* _Task directions_: Throughout the entries below, report every line where "headphones" is found.
————
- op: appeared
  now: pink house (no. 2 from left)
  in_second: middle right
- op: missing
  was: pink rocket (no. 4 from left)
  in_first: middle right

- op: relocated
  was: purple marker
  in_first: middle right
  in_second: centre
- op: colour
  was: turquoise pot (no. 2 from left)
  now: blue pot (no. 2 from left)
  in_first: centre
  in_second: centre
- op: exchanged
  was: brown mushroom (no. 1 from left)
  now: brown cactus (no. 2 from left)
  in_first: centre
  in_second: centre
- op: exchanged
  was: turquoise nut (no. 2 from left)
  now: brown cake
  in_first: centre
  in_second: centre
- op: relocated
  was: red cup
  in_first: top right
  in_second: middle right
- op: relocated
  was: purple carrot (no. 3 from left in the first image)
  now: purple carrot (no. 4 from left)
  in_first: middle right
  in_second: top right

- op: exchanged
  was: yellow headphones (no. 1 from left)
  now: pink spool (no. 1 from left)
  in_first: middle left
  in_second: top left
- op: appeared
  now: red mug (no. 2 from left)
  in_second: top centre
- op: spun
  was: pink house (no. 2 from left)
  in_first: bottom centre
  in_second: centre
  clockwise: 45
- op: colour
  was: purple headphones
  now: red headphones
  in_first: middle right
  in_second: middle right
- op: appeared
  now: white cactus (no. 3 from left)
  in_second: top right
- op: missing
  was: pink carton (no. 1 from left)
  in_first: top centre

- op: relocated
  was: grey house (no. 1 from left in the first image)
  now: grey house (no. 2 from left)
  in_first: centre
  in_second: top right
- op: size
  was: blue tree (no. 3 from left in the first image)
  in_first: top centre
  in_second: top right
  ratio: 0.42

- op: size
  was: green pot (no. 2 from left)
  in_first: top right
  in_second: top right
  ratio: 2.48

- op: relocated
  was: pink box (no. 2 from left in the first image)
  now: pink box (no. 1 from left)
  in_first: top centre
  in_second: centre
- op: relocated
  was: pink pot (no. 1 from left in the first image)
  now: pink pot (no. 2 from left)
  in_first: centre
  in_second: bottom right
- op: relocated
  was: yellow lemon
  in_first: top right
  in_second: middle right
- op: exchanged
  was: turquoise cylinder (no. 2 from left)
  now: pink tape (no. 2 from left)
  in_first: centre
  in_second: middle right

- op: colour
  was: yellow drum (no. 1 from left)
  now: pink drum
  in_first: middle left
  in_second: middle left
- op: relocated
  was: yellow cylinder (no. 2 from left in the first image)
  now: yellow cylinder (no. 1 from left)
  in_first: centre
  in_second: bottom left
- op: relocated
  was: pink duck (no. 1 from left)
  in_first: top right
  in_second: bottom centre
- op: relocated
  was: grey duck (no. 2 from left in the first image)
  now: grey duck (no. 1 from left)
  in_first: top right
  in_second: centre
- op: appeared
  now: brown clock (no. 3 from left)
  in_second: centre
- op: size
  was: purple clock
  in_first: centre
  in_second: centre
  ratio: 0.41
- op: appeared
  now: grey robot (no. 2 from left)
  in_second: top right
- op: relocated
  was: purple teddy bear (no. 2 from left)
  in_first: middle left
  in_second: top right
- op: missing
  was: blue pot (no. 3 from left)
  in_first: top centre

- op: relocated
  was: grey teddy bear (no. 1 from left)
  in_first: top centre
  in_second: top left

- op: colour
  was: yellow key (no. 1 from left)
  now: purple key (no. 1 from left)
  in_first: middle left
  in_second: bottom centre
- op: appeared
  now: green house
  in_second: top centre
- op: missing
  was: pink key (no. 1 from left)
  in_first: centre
————
* _Solution_:
  was: yellow headphones (no. 1 from left)
  was: purple headphones
  now: red headphones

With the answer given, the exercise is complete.